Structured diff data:
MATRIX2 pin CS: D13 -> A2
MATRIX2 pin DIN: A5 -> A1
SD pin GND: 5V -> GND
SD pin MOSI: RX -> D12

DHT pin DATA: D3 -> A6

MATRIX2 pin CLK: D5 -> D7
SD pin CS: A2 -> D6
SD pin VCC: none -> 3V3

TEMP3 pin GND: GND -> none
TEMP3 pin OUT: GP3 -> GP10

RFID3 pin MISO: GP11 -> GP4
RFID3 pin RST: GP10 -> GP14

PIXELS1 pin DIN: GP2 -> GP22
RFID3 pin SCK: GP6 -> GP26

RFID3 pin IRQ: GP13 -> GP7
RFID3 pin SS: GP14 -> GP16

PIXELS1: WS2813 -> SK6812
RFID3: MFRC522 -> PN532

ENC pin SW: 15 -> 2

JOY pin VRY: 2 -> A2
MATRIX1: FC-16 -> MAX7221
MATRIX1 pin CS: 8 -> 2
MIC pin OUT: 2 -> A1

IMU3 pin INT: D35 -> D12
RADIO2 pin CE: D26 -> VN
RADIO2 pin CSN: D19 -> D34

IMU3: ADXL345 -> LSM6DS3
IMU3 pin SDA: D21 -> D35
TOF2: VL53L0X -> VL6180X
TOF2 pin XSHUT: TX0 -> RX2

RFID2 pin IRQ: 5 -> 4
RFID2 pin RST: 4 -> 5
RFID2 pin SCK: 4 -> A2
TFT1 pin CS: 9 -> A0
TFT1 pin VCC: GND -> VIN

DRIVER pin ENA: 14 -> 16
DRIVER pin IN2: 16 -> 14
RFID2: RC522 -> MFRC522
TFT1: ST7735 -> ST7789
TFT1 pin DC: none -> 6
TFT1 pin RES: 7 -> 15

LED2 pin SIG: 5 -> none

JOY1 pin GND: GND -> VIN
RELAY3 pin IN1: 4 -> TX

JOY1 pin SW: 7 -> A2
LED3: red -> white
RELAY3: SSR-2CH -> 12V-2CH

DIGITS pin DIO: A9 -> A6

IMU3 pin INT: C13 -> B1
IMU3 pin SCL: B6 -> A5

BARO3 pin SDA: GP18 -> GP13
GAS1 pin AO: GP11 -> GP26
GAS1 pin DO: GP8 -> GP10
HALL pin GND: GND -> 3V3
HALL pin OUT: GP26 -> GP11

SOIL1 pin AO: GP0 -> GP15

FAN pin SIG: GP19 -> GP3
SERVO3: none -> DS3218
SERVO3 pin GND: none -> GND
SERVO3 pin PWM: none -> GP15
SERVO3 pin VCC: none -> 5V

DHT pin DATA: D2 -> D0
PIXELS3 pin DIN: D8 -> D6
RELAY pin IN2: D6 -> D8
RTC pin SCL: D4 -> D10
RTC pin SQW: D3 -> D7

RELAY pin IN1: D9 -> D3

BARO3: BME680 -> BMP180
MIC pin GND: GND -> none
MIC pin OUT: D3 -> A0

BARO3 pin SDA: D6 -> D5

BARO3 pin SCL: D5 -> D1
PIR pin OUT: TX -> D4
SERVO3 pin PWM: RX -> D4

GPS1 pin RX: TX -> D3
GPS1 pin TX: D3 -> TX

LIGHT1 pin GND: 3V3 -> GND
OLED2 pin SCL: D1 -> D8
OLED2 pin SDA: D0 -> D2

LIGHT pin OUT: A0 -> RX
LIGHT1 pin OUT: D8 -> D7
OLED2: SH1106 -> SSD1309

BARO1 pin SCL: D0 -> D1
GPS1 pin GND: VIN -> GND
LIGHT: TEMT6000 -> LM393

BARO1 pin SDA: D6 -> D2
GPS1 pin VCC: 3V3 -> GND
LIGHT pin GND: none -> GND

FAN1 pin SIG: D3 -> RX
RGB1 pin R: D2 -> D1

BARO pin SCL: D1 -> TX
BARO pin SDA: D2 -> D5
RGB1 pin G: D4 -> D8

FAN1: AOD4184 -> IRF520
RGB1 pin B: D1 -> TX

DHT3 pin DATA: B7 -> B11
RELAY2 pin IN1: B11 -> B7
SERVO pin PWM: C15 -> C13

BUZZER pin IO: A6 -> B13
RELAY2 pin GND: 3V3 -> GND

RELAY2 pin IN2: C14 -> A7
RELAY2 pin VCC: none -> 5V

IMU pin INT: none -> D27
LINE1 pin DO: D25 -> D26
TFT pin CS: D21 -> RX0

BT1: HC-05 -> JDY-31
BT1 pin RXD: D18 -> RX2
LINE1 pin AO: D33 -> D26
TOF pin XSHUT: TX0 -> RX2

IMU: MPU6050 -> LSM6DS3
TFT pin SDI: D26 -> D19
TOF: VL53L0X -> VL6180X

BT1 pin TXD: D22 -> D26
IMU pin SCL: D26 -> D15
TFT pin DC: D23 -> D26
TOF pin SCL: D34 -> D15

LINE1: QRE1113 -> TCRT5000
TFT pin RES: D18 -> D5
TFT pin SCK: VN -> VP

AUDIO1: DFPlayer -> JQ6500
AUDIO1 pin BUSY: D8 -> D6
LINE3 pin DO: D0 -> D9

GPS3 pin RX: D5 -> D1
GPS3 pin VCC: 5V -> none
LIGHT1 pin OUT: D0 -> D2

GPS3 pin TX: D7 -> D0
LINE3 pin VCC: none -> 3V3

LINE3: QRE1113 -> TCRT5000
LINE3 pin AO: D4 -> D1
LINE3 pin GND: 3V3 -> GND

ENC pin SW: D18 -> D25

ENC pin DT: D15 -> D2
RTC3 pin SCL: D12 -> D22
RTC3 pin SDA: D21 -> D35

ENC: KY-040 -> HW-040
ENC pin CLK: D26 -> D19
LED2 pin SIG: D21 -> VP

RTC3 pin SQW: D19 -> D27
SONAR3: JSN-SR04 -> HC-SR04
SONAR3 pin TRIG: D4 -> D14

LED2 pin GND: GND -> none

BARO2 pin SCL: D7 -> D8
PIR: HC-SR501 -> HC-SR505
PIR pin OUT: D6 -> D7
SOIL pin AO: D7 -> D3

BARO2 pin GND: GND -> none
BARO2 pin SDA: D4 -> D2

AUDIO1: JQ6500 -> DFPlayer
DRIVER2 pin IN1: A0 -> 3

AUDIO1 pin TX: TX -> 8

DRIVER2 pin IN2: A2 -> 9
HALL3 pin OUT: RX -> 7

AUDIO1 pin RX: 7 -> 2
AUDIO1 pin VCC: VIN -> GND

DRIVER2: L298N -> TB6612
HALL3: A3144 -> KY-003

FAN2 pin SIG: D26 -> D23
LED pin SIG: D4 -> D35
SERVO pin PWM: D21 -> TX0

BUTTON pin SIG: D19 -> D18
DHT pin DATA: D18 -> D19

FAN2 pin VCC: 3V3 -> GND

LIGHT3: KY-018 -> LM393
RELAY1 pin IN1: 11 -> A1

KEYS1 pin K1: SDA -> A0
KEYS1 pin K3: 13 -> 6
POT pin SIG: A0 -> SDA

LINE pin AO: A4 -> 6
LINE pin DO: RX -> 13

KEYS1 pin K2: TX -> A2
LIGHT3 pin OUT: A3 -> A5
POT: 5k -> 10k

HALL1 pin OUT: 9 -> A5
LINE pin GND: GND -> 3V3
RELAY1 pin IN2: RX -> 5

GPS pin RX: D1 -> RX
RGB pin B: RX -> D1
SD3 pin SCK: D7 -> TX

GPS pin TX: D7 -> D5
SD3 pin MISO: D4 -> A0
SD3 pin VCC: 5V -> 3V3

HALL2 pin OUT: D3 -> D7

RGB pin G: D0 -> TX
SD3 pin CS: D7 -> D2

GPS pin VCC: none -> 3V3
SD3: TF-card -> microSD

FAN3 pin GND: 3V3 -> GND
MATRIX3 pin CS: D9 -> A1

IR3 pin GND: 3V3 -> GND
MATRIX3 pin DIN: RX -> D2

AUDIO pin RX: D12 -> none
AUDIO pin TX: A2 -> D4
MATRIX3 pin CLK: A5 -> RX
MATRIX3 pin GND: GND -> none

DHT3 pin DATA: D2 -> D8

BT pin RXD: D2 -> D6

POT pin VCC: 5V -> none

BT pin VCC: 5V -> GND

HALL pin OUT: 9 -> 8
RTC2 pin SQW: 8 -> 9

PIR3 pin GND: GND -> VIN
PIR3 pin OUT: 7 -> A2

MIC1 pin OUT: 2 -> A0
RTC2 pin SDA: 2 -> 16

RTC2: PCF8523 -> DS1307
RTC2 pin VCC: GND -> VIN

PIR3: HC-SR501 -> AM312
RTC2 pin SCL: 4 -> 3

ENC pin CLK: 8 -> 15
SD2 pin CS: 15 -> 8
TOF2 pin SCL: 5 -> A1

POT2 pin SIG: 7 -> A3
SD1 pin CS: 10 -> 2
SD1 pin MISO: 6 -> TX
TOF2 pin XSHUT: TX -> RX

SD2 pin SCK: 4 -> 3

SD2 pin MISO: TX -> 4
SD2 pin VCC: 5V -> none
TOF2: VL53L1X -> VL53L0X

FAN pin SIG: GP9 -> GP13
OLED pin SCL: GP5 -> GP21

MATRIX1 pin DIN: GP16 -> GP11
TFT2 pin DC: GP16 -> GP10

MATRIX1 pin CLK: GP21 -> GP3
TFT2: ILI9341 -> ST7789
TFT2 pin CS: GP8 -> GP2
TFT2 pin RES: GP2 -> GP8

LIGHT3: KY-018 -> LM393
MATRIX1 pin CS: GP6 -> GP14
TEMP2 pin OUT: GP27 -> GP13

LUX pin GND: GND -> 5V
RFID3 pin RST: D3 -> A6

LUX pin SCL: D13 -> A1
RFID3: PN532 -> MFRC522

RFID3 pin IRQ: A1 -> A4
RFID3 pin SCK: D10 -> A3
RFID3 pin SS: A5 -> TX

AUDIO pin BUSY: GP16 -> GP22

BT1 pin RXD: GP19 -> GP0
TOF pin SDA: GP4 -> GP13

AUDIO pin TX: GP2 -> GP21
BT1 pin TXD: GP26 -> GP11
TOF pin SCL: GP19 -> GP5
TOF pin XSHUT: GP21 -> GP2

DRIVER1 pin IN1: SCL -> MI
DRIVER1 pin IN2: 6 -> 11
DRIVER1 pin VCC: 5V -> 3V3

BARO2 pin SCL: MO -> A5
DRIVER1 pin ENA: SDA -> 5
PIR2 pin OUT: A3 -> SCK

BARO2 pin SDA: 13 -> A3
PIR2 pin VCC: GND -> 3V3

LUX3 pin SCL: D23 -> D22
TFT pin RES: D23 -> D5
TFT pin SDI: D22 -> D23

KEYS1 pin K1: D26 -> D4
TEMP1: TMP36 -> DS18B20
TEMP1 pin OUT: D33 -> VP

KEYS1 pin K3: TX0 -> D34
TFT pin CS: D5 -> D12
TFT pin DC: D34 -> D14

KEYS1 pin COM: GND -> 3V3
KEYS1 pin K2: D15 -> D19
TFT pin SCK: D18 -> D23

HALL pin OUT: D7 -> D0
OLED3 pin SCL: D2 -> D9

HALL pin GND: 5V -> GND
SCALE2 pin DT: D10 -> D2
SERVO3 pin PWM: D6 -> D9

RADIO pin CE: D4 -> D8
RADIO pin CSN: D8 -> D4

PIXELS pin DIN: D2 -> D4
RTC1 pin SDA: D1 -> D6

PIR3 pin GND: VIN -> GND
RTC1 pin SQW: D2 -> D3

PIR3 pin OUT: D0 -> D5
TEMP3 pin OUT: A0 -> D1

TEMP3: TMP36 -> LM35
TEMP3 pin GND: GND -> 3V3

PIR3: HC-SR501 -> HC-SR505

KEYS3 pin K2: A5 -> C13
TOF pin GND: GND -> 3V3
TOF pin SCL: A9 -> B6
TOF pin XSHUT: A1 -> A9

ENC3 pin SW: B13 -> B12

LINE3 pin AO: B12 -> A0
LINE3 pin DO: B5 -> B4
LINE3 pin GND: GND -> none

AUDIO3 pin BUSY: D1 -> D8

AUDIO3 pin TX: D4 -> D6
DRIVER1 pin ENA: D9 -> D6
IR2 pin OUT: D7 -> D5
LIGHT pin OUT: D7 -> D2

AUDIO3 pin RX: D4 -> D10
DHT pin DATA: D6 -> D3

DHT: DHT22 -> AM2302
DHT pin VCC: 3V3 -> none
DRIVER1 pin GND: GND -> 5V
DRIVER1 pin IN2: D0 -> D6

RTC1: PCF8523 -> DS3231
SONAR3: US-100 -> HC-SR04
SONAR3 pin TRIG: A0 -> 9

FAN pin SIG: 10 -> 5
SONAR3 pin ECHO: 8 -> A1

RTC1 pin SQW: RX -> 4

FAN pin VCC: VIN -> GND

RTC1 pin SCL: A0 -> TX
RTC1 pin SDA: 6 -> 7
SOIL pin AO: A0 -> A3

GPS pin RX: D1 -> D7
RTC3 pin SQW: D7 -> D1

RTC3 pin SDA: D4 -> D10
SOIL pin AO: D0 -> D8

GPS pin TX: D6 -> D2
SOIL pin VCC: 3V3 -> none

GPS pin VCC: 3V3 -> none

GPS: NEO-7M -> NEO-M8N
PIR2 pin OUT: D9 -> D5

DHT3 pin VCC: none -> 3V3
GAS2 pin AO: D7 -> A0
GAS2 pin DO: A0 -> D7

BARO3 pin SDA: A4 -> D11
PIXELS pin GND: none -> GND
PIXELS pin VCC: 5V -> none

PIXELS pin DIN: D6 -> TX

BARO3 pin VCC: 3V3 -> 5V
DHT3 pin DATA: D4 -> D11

● Exercise brief
From the first line of the data above through the line containing "RFID3 pin MISO: GP11 -> GP4", repeat each line exactly, and add nothing.

● Response
MATRIX2 pin CS: D13 -> A2
MATRIX2 pin DIN: A5 -> A1
SD pin GND: 5V -> GND
SD pin MOSI: RX -> D12

DHT pin DATA: D3 -> A6

MATRIX2 pin CLK: D5 -> D7
SD pin CS: A2 -> D6
SD pin VCC: none -> 3V3

TEMP3 pin GND: GND -> none
TEMP3 pin OUT: GP3 -> GP10

RFID3 pin MISO: GP11 -> GP4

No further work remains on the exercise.